[Saved data entries]
-------------------------
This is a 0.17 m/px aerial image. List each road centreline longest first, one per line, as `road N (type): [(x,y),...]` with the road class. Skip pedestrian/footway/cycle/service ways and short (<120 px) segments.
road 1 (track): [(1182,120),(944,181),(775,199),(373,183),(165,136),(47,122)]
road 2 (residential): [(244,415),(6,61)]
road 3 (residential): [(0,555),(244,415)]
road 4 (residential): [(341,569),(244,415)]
-------------------------
From start to finish, retype the records above with complete accuracy.

• **Solution for this exercise**
This is a 0.17 m/px aerial image. List each road centreline longest first, one per line, as `road N (type): [(x,y),...]` with the road class. Skip pedestrian/footway/cycle/service ways and short (<120 px) segments.
road 1 (track): [(1182,120),(944,181),(775,199),(373,183),(165,136),(47,122)]
road 2 (residential): [(244,415),(6,61)]
road 3 (residential): [(0,555),(244,415)]
road 4 (residential): [(341,569),(244,415)]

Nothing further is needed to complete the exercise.